▶ [EXERCISE]: Count the lines in the material below that contain the string "kern". Give only the number.

[start LISTING]

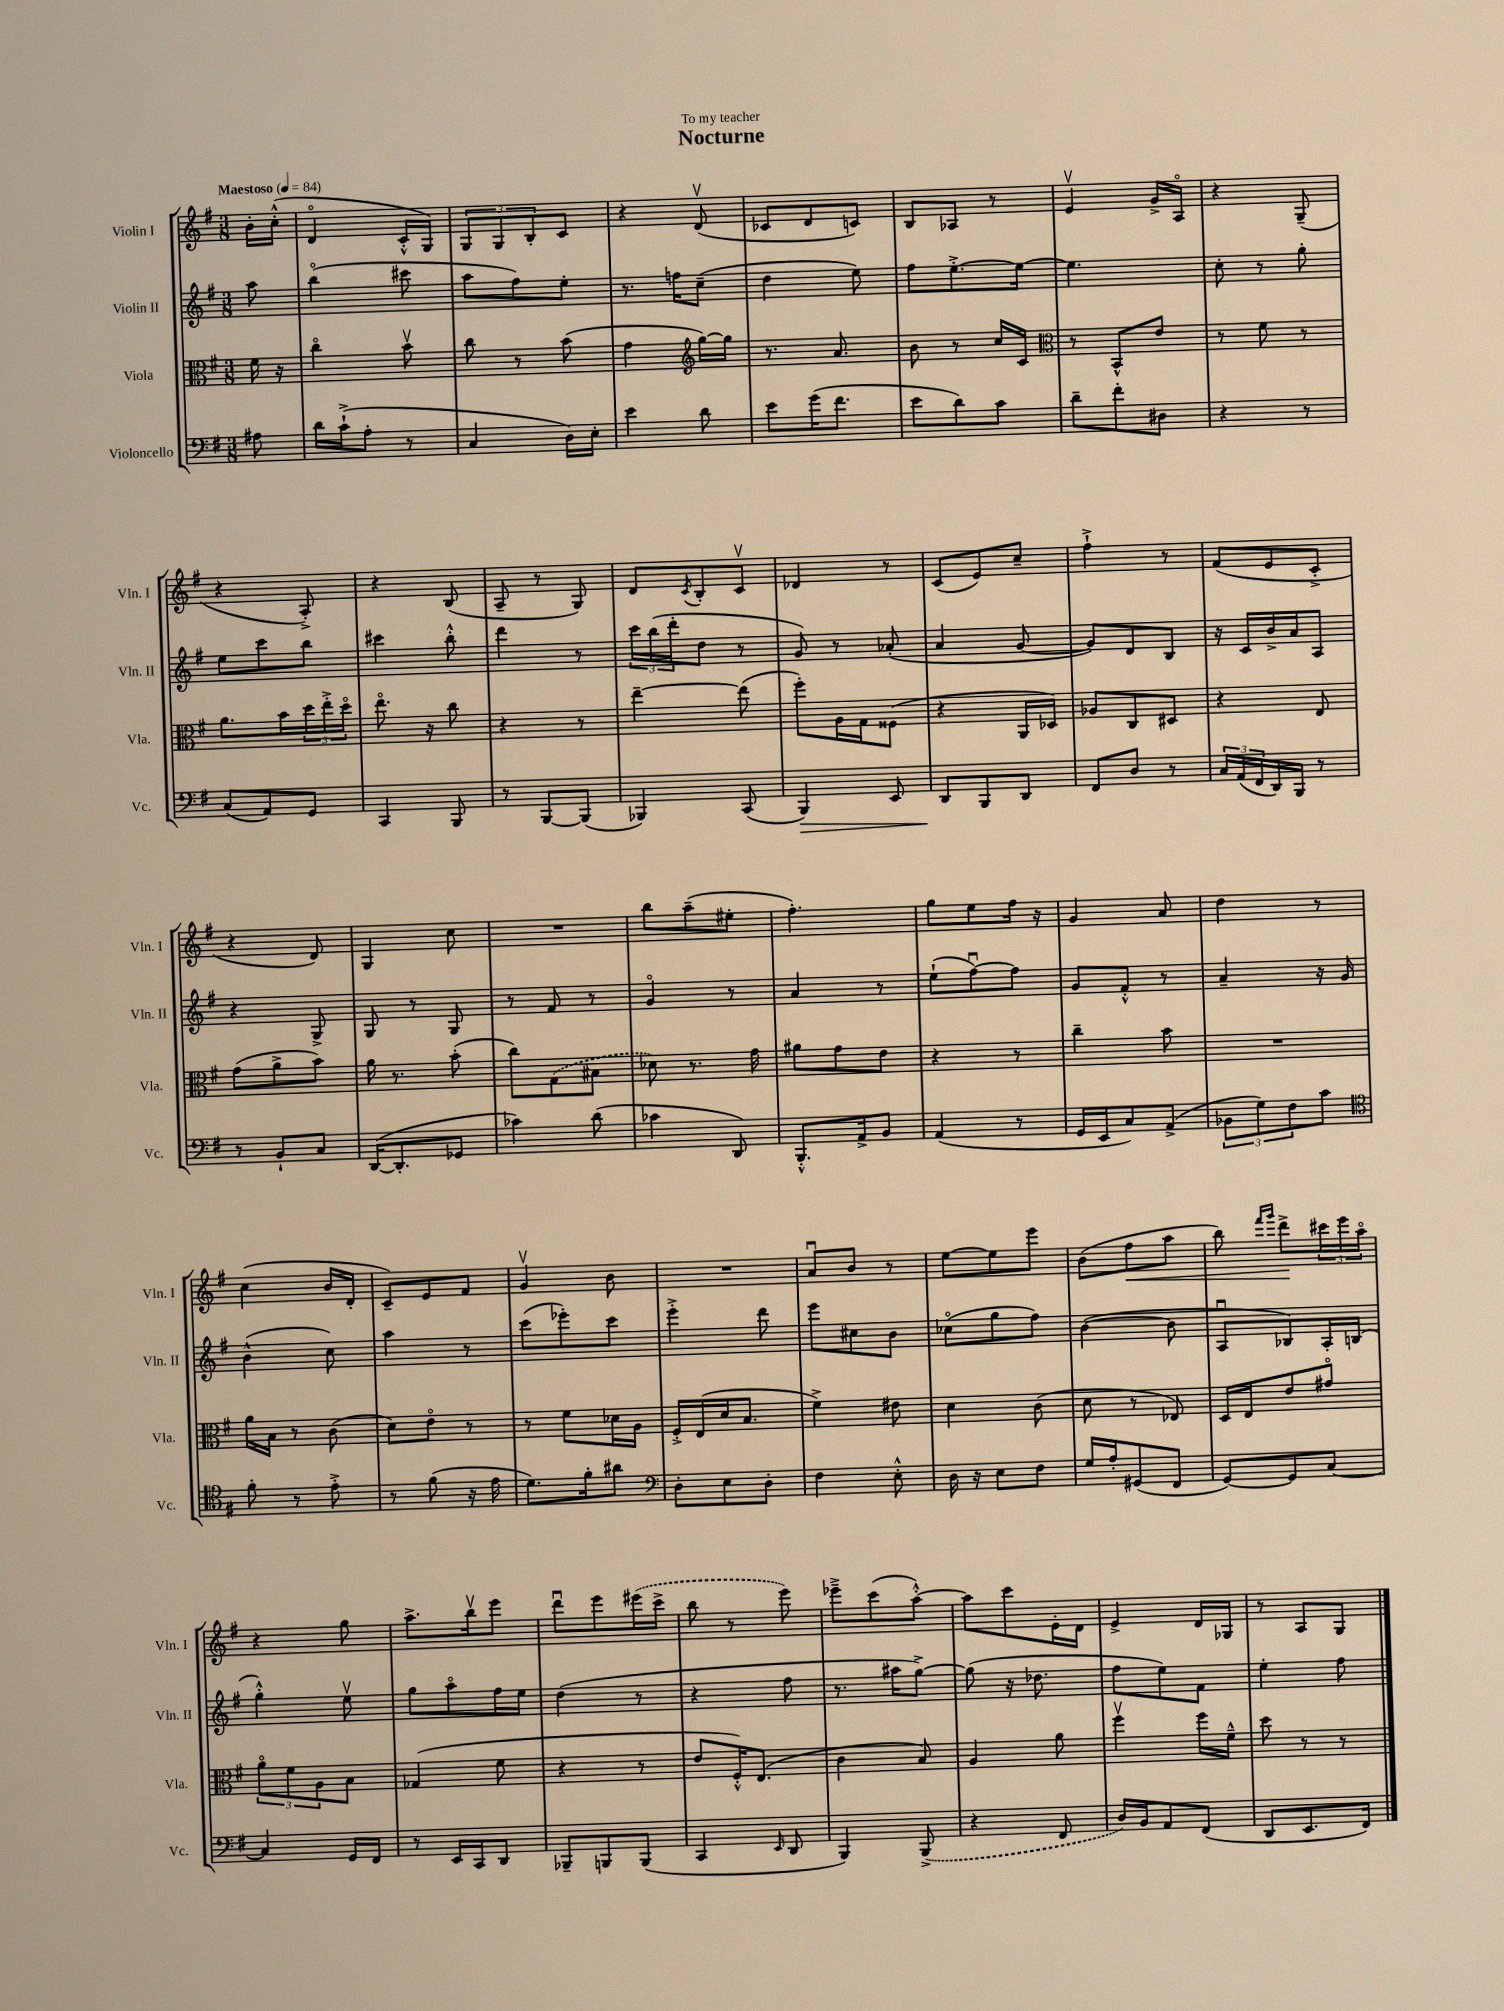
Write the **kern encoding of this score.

**kern	**kern	**kern	**kern
*staff4	*staff3	*staff2	*staff1
*clefF4	*clefC3	*clefG2	*clefG2
*k[f#]	*k[f#]	*k[f#]	*k[f#]
*M3/8	*M3/8	*M3/8	*M3/8
*MM84	*MM84	*MM84	*MM84
8A#	16f#	8aa	16b'
.	16r	.	(16cc'^^
=	=	=	=
16d	4cco	(4bbo	4do
(16c`^	.	.	.
8A'	.	.	.
8r	8bv	8ccc#	16c'^^
.	.	.	16G)
=	=	=	=
4C	8cc	8aa	12G
.	.	.	12G
.	8r	8ff#)	.
.	.	.	12B'
16D)	(8b	8ee'	8c
16E'	.	.	.
=	=	=	=
4e	4g	8.r	4r
.	.	16ff	.
*	*clefG2	*	*
8d	[16gg)	(8cc~	(8dv
.	16gg]	.	.
=	=	=	=
8e	8.r	4dd	8c-
(16g	.	.	8d
8.f#	8.a	.	.
.	.	8ee)	8c)
=	=	=	=
8e	8b	8ff#	8B
8d)	8r	[8.ee'^	8A-
8c	16cc	.	8r
.	16c	16ee_	.
=	=	=	=
*	*clefC3	*	*
8d~	8r	4.ee]	4ev
8f#'	8BB^^	.	.
8D#	8e	.	16g^
.	.	.	16Ao
=	=	=	=
4r	8r	8cc'	4r
.	8f#	8r	.
8r	8r	8gg'	(8G~
=	=	=	=
(8C	8.a	8ee	4r
8AA)	.	8ccc	.
.	16b	.	.
8GG	24dd	8bb	8A'^)
.	24ee'^	.	.
.	24ddo	.	.
=	=	=	=
4CC	8.eeo	4ccc#	4r
.	16r	.	.
8BBB	8cc	8bb'^^	(8B
=	=	=	=
8r	4r	4ddd	8A~
[8BBB	.	.	8r
(8BBB]	8r	8r	8G)
=	=	=	=
4BBB-)	[4ee~	24ccc	8d
.	.	(24bb	.
.	.	24ddd'	.
.	.	.	8qc
.	.	8dd	8B'
(8CC	(8ee]	8r	8cv
=	=	=	=
4BBB)	8ff#')	8g)	4d-
.	16A	8r	.
.	16G	.	.
8EE	(8F##	(8a-'	8r
=	=	=	=
8DD	4r	4a	(8c
8BBB	.	.	8e)
8DD	16AA	[8g	8cc~
.	16D-)	.	.
=	=	=	=
8FF#	8A-	8g])	4ff#`^
8D	8C	8d	.
8r	8D#	8B	8r
=	=	=	=
24C	4r	16r	(8f#
(24AA	.	.	.
.	.	16c	.
24FF#	.	.	.
16DD)	.	16b^	8e
16BBB	.	16a	.
8r	8E	8A	8c'^
=	=	=	=
8r	(8g	4r	4r
8BB`	8a^	.	.
8C	8b)	8G^	8d)
=	=	=	=
([16DD	16a	8G	4G
8.DD']	8.r	.	.
.	.	8r	.
8GG-	(8b'	8G	8cc
=	=	=	=
4c-)	8cc)	8r	4.r
.	(8G	8f#	.
(8d	8B#	8r	.
=	=	=	=
4c-	8d-)	4go	8bb
.	8.r	.	(8aa~
8DD)	.	8r	8ee#'
.	16g	.	.
=	=	=	=
8.BBB'^^	8a#	4a	4.ff#')
.	8g	.	.
16AA^	.	.	.
8BB	8e	8r	.
=	=	=	=
(4AA	4r	(8ee`	8gg
.	.	[8ff#u)	8ee
8r	8r	8ff#]	16ff#
.	.	.	16r
=	=	=	=
16GG	4cc~	8g	4g
16EE	.	.	.
8C)	.	8f#'^^	.
(8AA^	8b	8r	8a
=	=	=	=
12BB-	4.r	4a~	4dd
12G)	.	.	.
12F#	.	.	.
8c	.	16r	8r
.	.	16g	.
=	=	=	=
*clefC4	*	*	*
8f#'	16a	(4b^^	(4cc
.	16B	.	.
8r	8r	.	.
8e'^	(8c	8cc)	16b
.	.	.	16d'
=	=	=	=
8r	8d)	4aa	8c~)
(8f#	8eo	.	8e
16r	8r	8r	8f#
16e	.	.	.
=	=	=	=
8.d)	8r	(8ccc	4gv
.	8f#	8eee-')	.
16f#'	.	.	.
8a#	16d-	8ccc	8b
.	16A	.	.
=	=	=	=
*clefF4	*	*	*
8D'	16F#'^	4eee'^	4.r
.	(16E	.	.
8E	16d	.	.
.	8.B	.	.
8D'	.	8ddd	.
=	=	=	=
4F#	4f#^)	8eee	8au
.	.	8cc#	8b
8E'^^	8e#	8b	8r
=	=	=	=
16D	4d	(8cc-o	[8ee
16r	.	.	.
8E	.	8gg	8ee]
8F#	(8c	8ff#)	8eee
=	=	=	=
16G	8d	([4b	(8b
16A'	.	.	.
(8GG#	8r	.	8ff#
8FF#	8E-)	8b]	8aa
=	=	=	=
[8GG)	16D	8Au	8bb)
.	16E	.	.
.	.	.	16qqfff#
.	.	.	16qqggg
8GG]	8e	8B-)	8ddd^
[8C	8g#o	16A'	24ccc#
.	.	.	24eee
.	.	(16B	.
.	.	.	24aao
=	=	=	=
4C]	12ao	4gg'^^)	4r
.	12f#	.	.
.	12A	.	.
16GG	8B	8eev	8gg
16FF#	.	.	.
=	=	=	=
8r	(4G-	8gg	8.aa^
16EE	.	8aao	.
16CC	.	.	16bbv
8DD	8f#	16ff#	8eee
.	.	16ee	.
=	=	=	=
8BBB-~	4r	(4dd	8dddu
8BBB	.	.	8eee
(8BBB	8r	8r	(16eee#
.	.	.	16ccc^
=	=	=	=
4CC	8e	4r	8bb
.	16F#'^^)	.	8r
.	(8.E	.	.
16qqEE	.	.	.
8DD	.	8ff#	8eee)
=	=	=	=
4BBB)	4c	8.r	8eee-~^
.	.	.	(8ccc
.	.	16aa#	.
(8BBB^	8B)	[8gg^)	[8aa'^^)
=	=	=	=
4r	4A	(8gg]	8aa]
.	.	16r	8ccc
.	.	8.dd-	.
8FF#	8a	.	16e'
.	.	.	16d
=	=	=	=
16D)	4ff#v	8ff#	4e^
16BB	.	.	.
8AA	.	8ee)	.
(8FF#	16ff#	8f#	16d
.	16f#~^^	.	16G-
=	=	=	=
8DD	8dd	4ee'	8r
8.EE	8r	.	8A
.	8r	8ff#	8G
16FF#)	.	.	.
==	==	==	==
*-	*-	*-	*-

[end LISTING]

▶ [ANSWER TO THIS EXERCISE]: 2